Task description>
Transcribe the entries below with complete accuracy, excluding the pictures.

Supplied entries section start

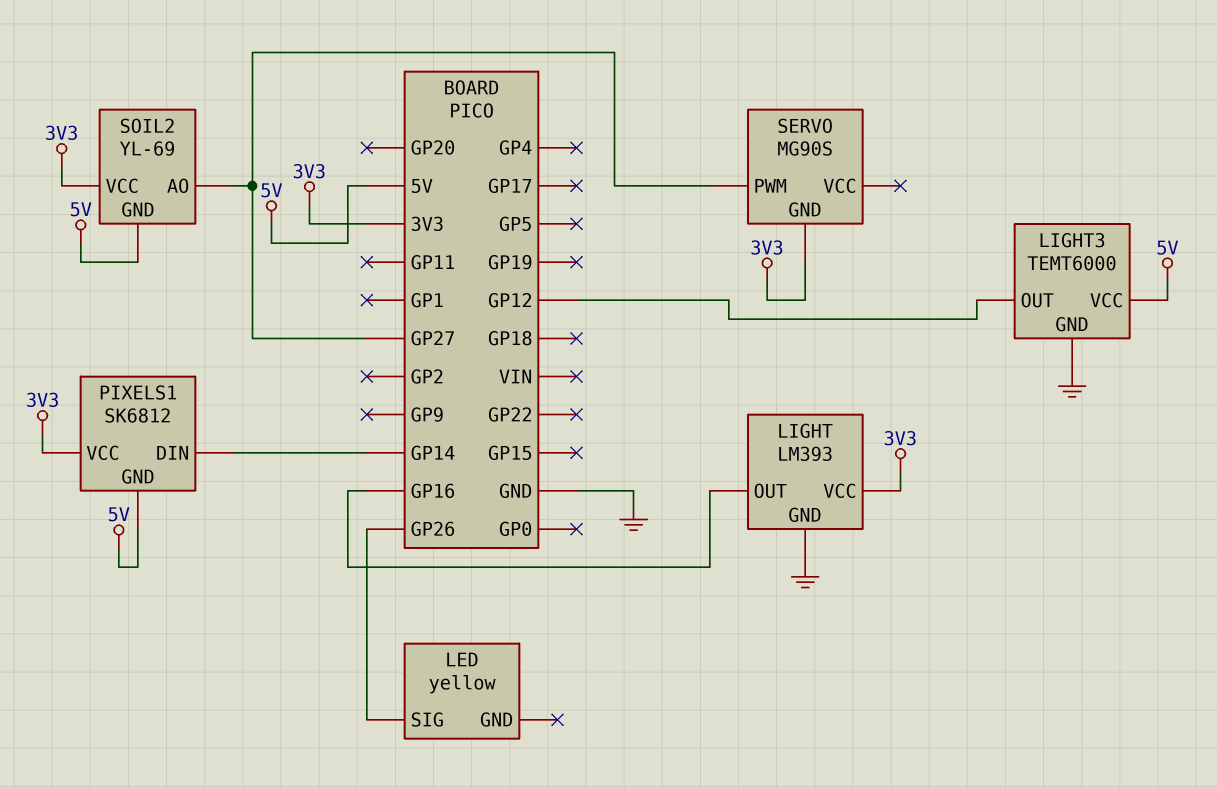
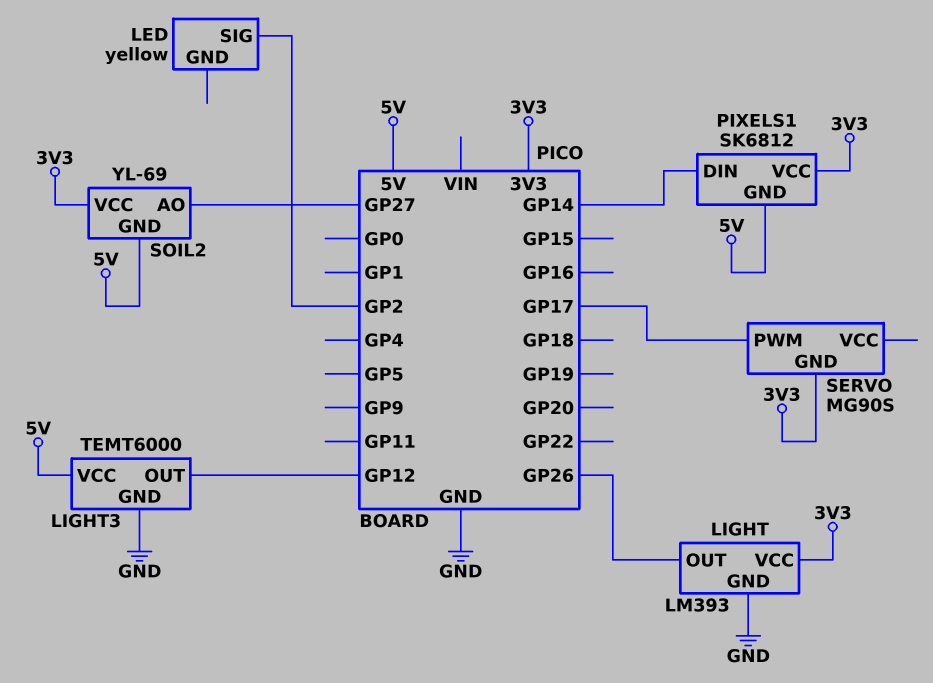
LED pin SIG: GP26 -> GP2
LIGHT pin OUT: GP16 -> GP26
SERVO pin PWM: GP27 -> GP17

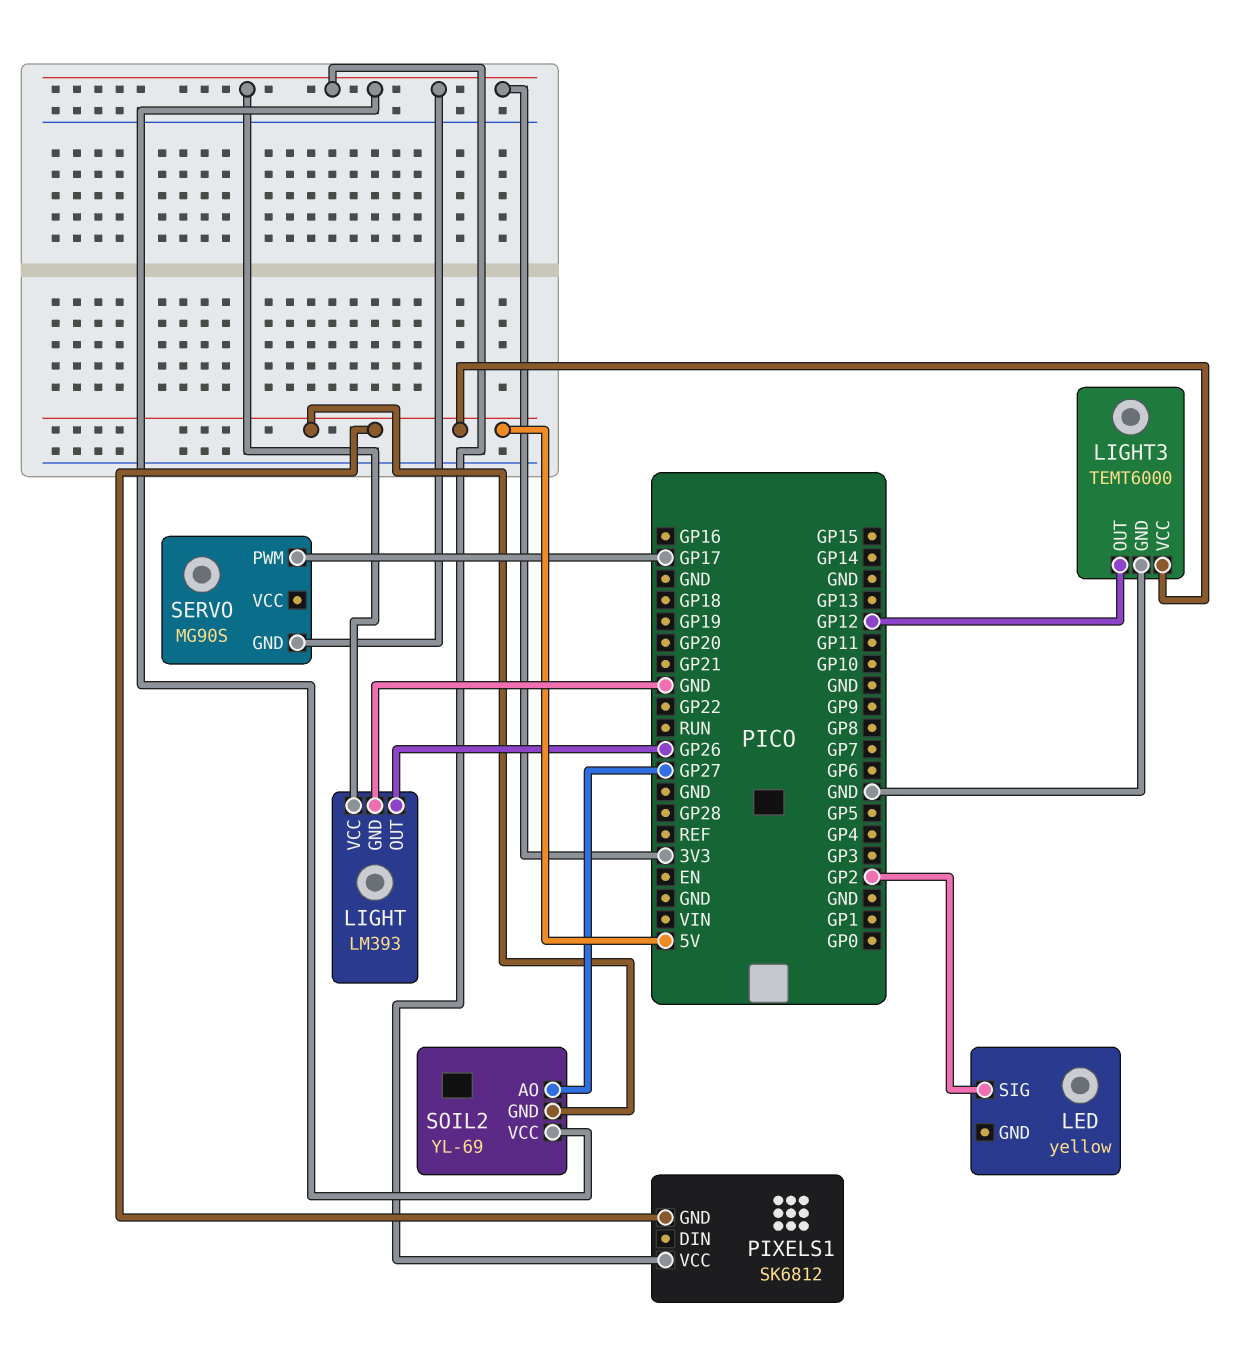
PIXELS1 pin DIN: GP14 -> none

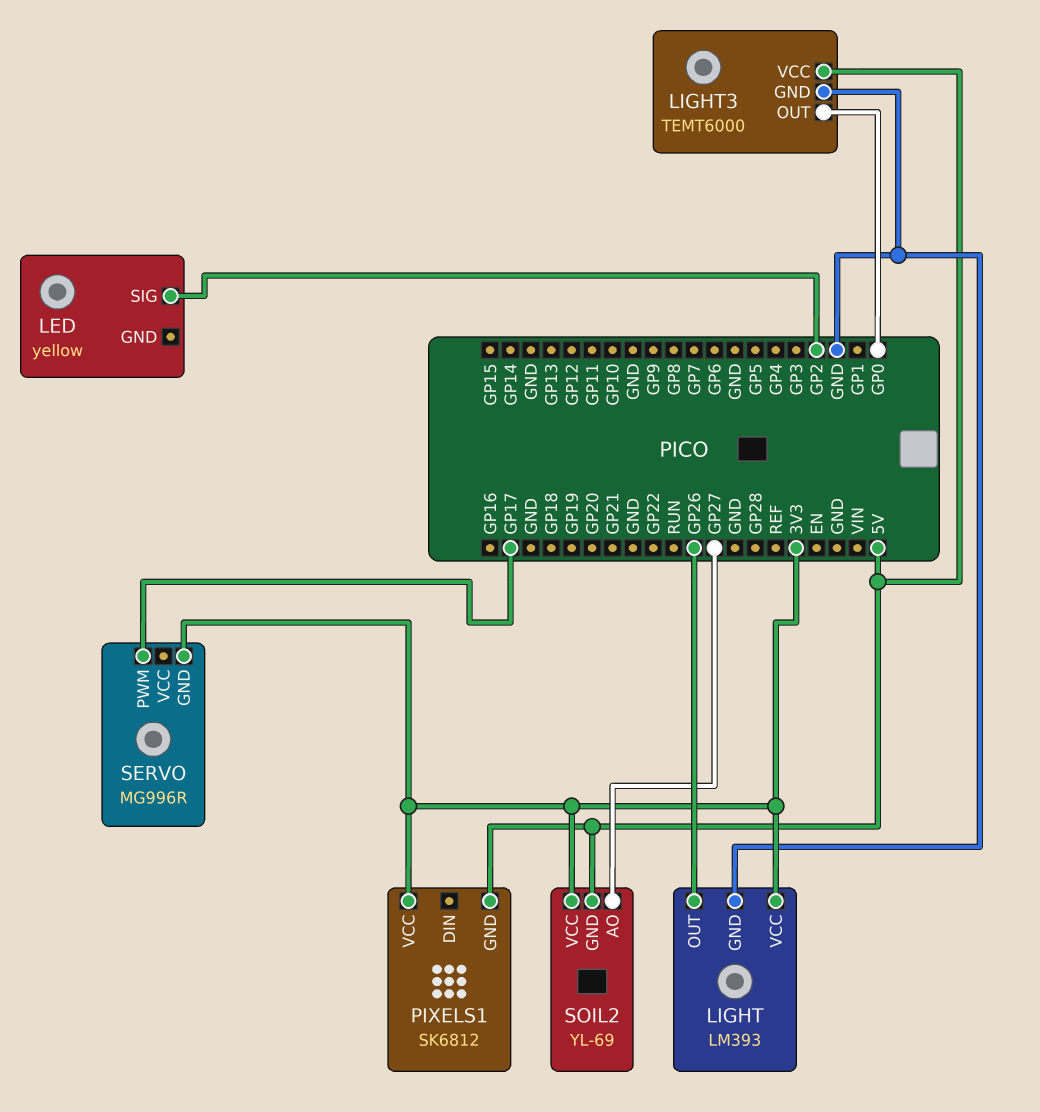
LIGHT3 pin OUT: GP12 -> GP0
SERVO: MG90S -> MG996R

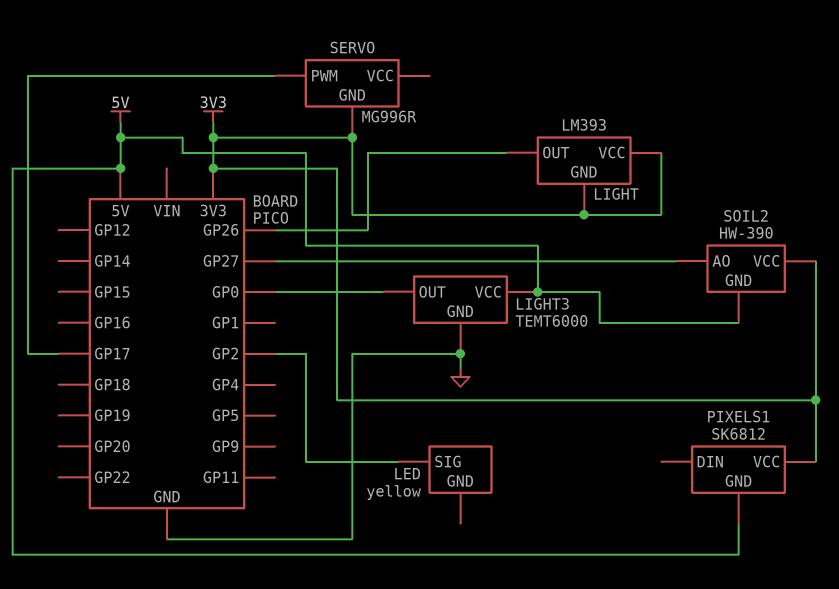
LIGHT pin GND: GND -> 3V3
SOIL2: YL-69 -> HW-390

Supplied entries section end

Output of the task>
LED pin SIG: GP26 -> GP2
LIGHT pin OUT: GP16 -> GP26
SERVO pin PWM: GP27 -> GP17

PIXELS1 pin DIN: GP14 -> none

LIGHT3 pin OUT: GP12 -> GP0
SERVO: MG90S -> MG996R

LIGHT pin GND: GND -> 3V3
SOIL2: YL-69 -> HW-390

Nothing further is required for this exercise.